Task statement: A bare number is the only acceptable answer: how many lines of these entries include "none"?

============================================================

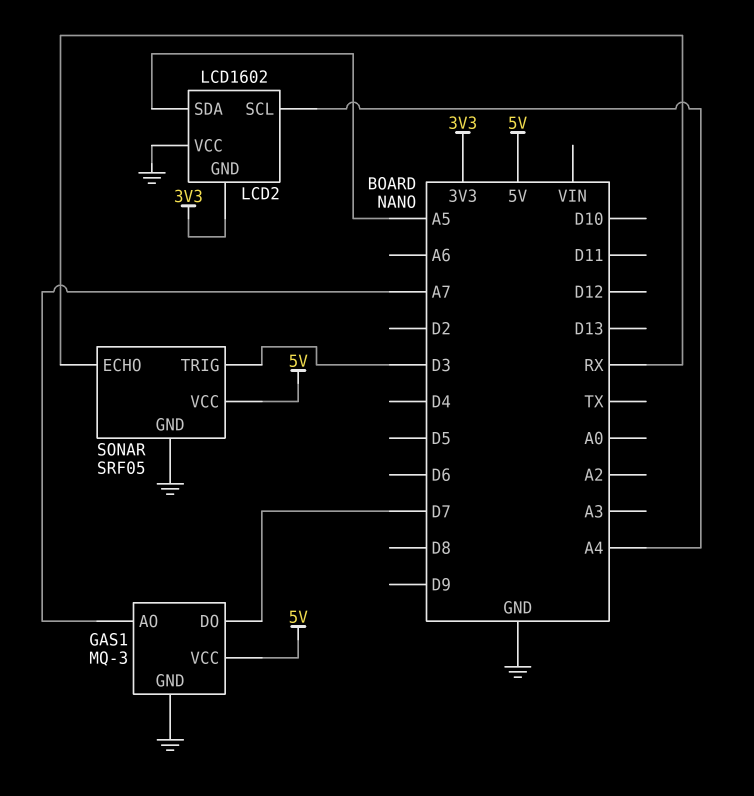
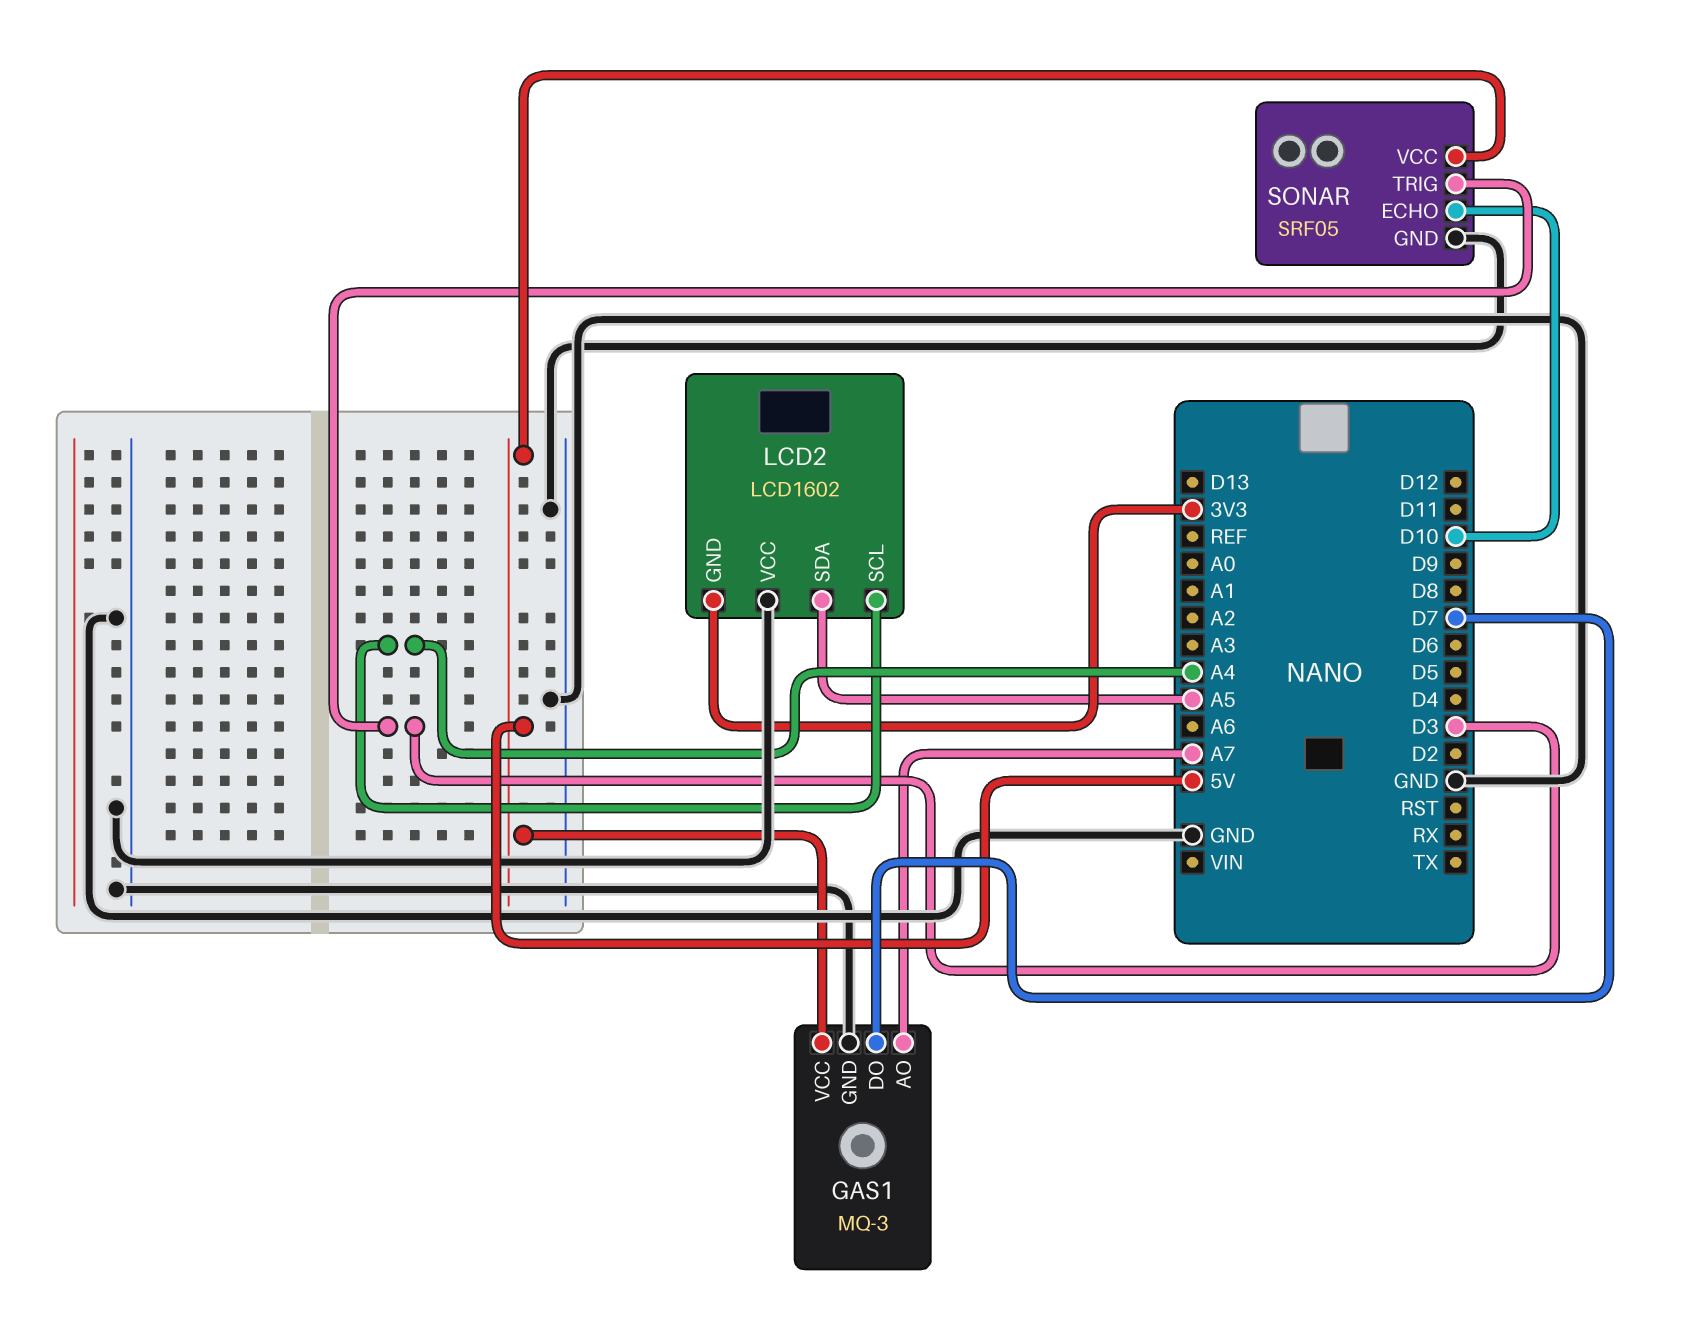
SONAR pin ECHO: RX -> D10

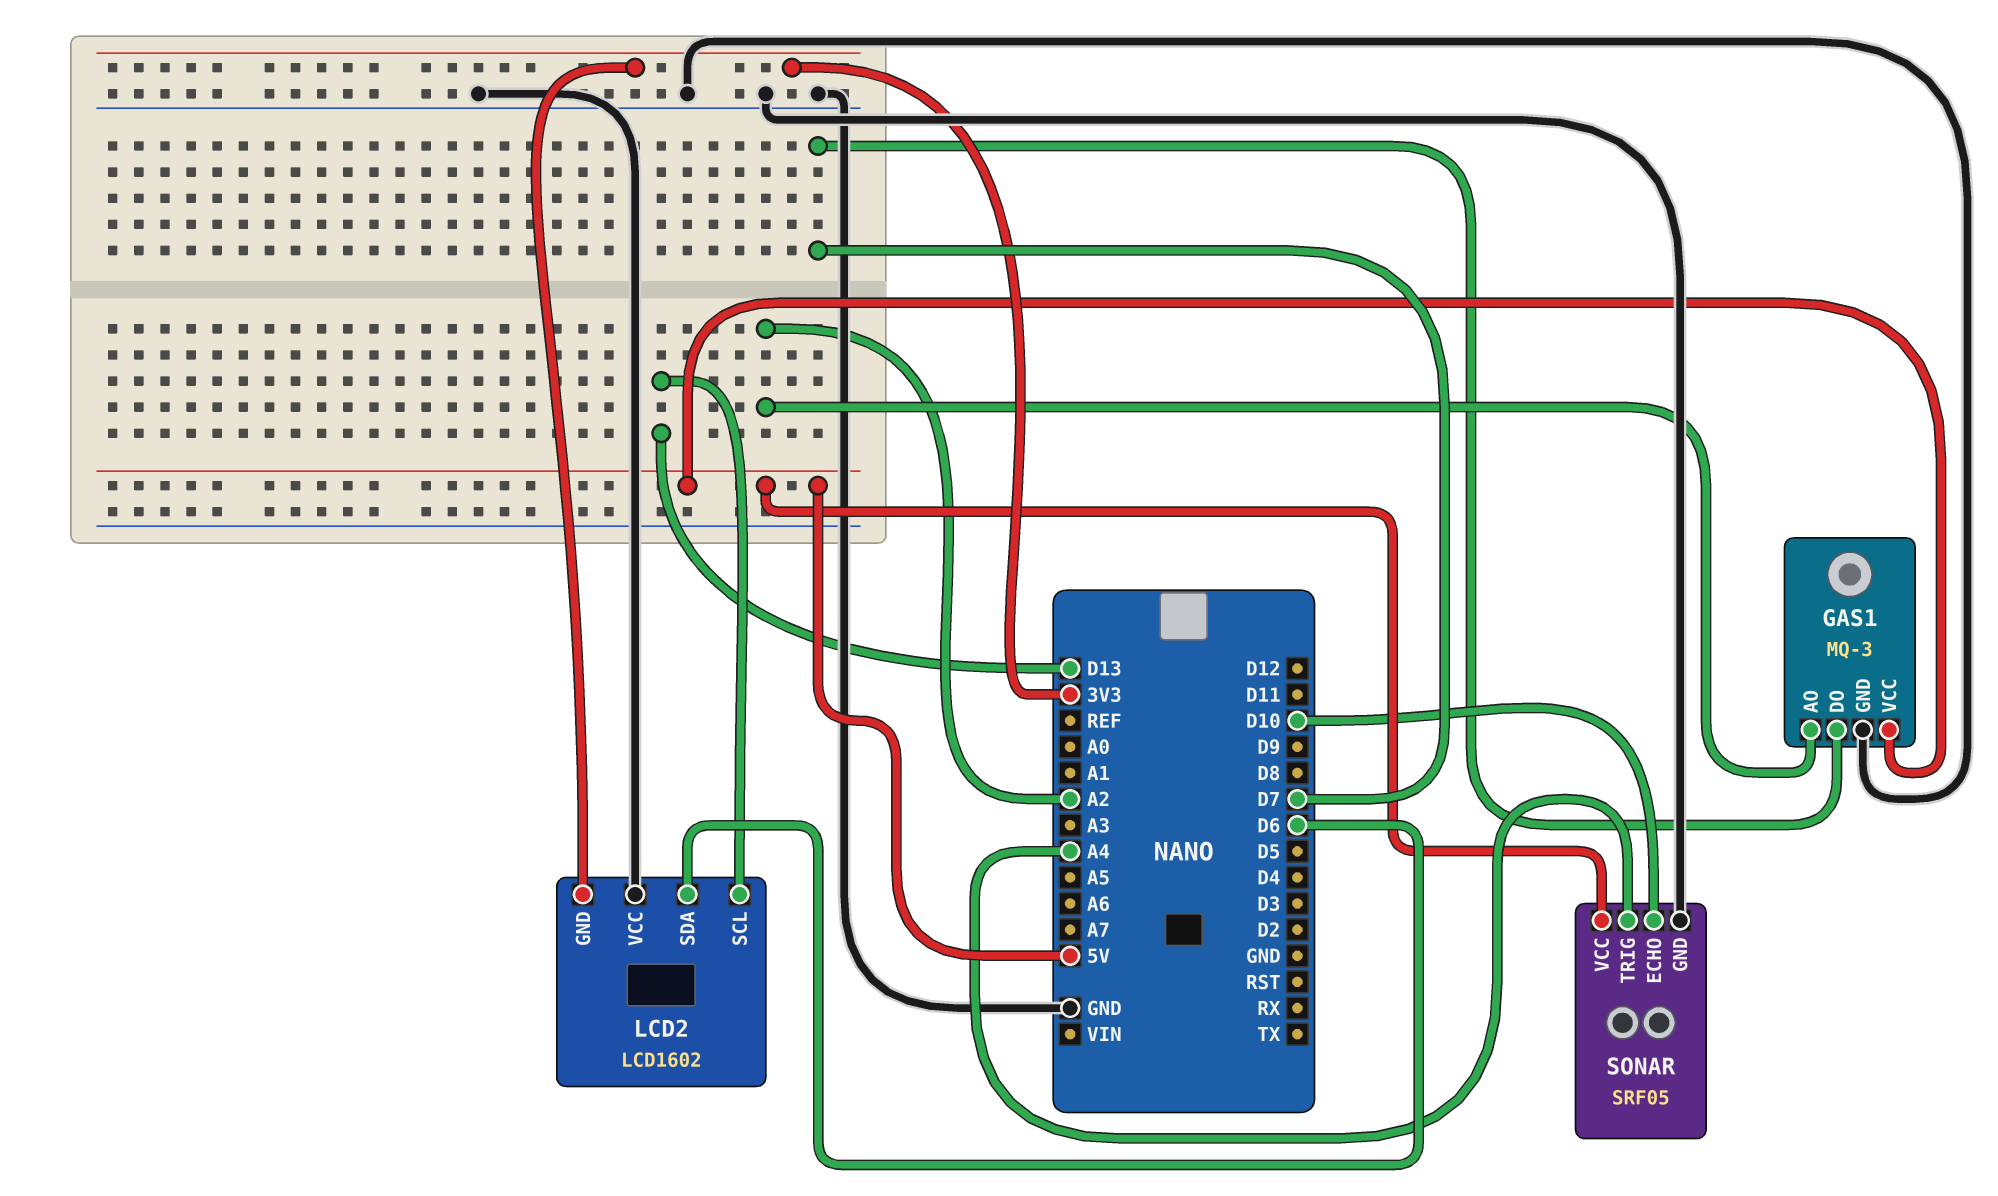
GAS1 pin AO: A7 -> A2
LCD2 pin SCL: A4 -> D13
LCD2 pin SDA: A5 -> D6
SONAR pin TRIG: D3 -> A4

============================================================

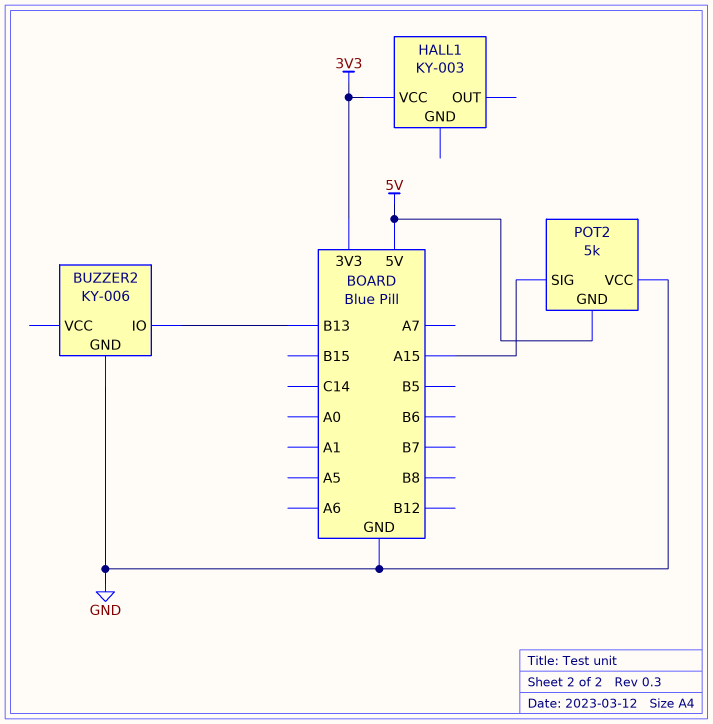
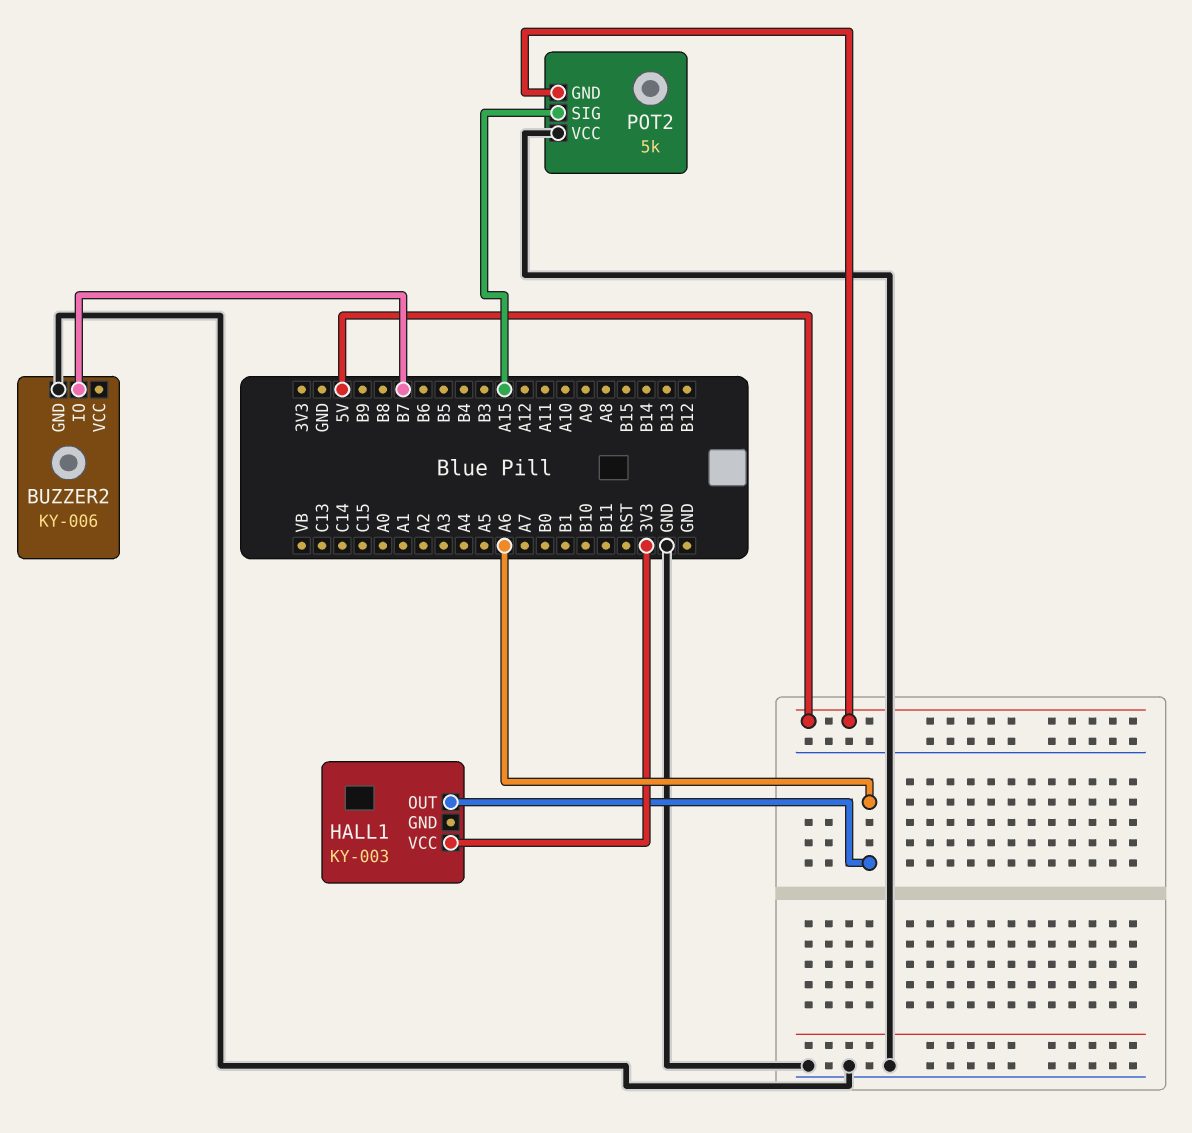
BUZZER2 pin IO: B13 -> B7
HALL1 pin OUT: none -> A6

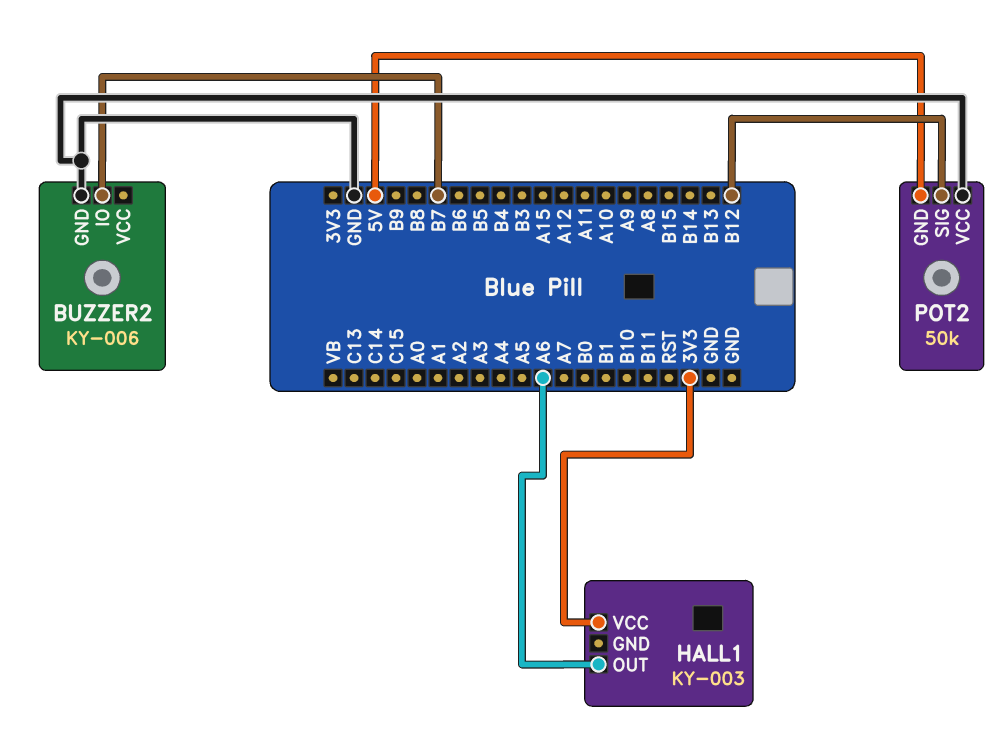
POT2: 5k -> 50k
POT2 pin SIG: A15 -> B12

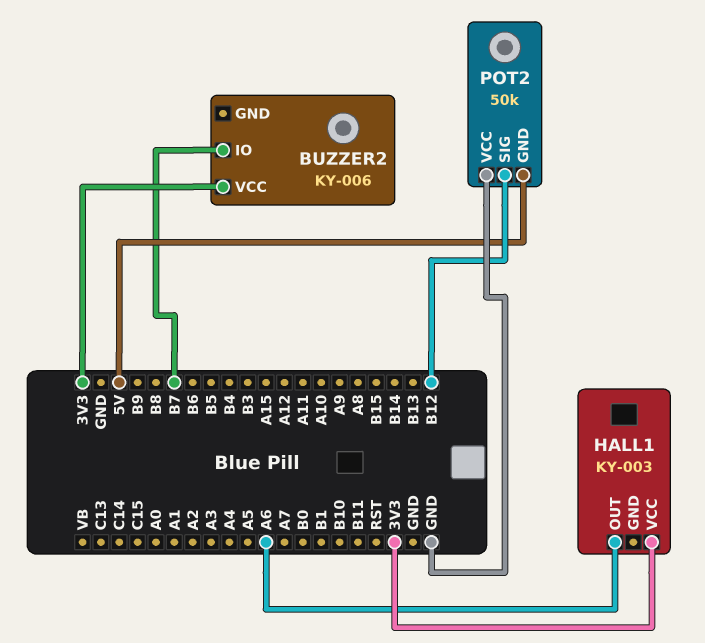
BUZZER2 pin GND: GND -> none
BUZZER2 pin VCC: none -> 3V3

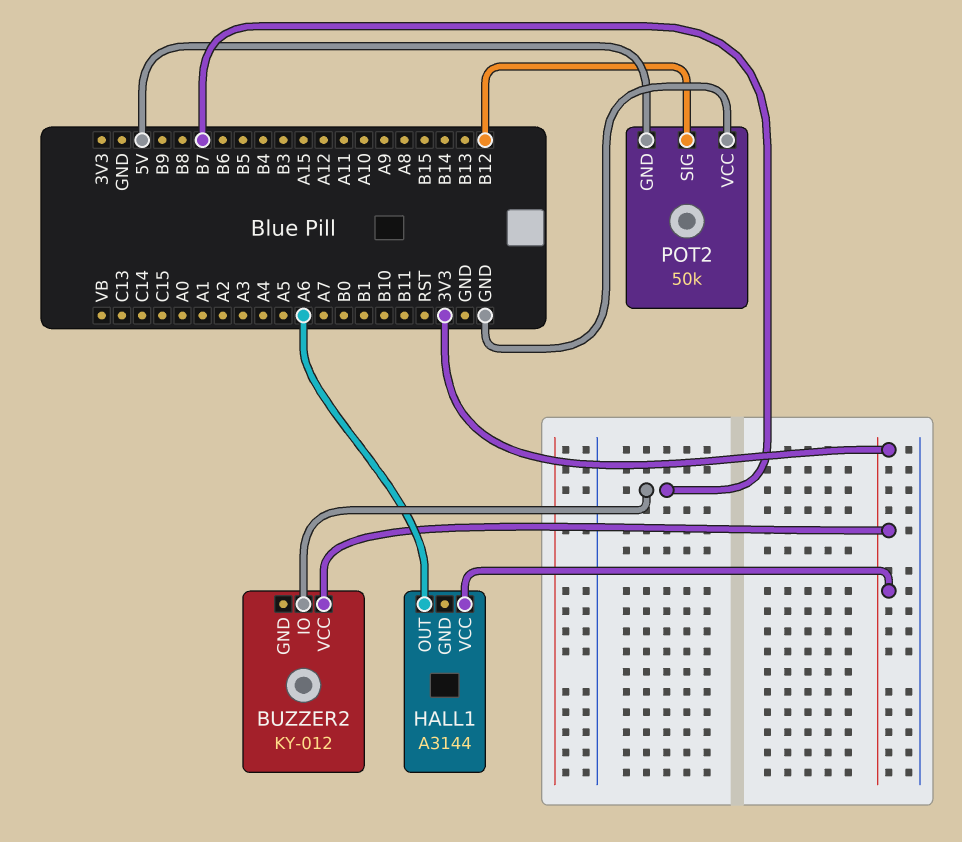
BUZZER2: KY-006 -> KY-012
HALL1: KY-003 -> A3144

============================================================

Answer to this task: 3